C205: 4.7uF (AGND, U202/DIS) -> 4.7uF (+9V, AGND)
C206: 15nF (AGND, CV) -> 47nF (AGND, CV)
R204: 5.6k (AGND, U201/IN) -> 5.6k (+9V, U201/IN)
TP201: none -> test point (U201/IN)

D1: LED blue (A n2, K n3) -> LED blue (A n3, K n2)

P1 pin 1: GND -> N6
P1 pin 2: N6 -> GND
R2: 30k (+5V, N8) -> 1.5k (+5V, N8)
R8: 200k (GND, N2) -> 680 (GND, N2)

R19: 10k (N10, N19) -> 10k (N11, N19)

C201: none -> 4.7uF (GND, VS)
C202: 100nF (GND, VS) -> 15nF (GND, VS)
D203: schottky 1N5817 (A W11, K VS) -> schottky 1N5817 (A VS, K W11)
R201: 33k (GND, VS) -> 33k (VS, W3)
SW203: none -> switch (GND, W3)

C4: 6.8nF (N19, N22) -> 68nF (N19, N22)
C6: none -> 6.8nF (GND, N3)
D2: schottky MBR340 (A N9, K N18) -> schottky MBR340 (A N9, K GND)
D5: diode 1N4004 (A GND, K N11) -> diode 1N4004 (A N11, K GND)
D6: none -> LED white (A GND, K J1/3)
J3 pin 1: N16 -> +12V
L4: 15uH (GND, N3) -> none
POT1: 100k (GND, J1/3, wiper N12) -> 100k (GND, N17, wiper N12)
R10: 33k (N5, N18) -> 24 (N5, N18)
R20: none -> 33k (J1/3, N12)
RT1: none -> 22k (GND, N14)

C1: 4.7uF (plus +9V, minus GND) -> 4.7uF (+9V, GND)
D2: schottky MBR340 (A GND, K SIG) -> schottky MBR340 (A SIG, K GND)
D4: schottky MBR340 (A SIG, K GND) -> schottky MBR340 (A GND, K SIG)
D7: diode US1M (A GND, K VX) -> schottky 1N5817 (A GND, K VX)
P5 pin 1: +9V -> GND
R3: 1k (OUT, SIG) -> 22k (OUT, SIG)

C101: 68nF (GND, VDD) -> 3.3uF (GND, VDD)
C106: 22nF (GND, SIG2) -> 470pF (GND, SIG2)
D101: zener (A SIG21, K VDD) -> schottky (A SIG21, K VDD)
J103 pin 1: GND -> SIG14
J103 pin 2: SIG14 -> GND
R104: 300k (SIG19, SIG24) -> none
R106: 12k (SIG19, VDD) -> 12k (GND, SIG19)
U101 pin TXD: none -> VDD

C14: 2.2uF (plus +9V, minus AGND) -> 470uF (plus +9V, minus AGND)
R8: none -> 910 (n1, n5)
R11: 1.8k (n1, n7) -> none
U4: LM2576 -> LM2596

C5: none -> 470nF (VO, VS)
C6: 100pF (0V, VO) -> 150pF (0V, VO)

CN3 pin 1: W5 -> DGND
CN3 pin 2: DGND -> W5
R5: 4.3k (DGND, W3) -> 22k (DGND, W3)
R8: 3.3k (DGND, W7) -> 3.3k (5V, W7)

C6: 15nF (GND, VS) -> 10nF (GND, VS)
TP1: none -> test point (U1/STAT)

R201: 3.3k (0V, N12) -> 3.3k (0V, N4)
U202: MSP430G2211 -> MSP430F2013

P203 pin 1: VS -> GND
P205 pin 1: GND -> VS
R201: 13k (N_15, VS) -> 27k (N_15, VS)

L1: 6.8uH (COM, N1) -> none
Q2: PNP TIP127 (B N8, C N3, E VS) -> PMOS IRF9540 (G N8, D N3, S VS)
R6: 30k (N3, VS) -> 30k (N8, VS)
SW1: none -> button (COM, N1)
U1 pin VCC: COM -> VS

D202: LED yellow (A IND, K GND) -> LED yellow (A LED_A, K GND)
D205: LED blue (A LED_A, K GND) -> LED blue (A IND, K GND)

------------------------------------------------

**TASK ITEM**
Give back exactly the lines above, from the line containing "POT1: 100k (GND, J1/3, wiper" through the line containing "CN3 pin 1: W5 -> DGND", with both end lines and nothing more.

**EXPECTED ANSWER**
POT1: 100k (GND, J1/3, wiper N12) -> 100k (GND, N17, wiper N12)
R10: 33k (N5, N18) -> 24 (N5, N18)
R20: none -> 33k (J1/3, N12)
RT1: none -> 22k (GND, N14)

C1: 4.7uF (plus +9V, minus GND) -> 4.7uF (+9V, GND)
D2: schottky MBR340 (A GND, K SIG) -> schottky MBR340 (A SIG, K GND)
D4: schottky MBR340 (A SIG, K GND) -> schottky MBR340 (A GND, K SIG)
D7: diode US1M (A GND, K VX) -> schottky 1N5817 (A GND, K VX)
P5 pin 1: +9V -> GND
R3: 1k (OUT, SIG) -> 22k (OUT, SIG)

C101: 68nF (GND, VDD) -> 3.3uF (GND, VDD)
C106: 22nF (GND, SIG2) -> 470pF (GND, SIG2)
D101: zener (A SIG21, K VDD) -> schottky (A SIG21, K VDD)
J103 pin 1: GND -> SIG14
J103 pin 2: SIG14 -> GND
R104: 300k (SIG19, SIG24) -> none
R106: 12k (SIG19, VDD) -> 12k (GND, SIG19)
U101 pin TXD: none -> VDD

C14: 2.2uF (plus +9V, minus AGND) -> 470uF (plus +9V, minus AGND)
R8: none -> 910 (n1, n5)
R11: 1.8k (n1, n7) -> none
U4: LM2576 -> LM2596

C5: none -> 470nF (VO, VS)
C6: 100pF (0V, VO) -> 150pF (0V, VO)

CN3 pin 1: W5 -> DGND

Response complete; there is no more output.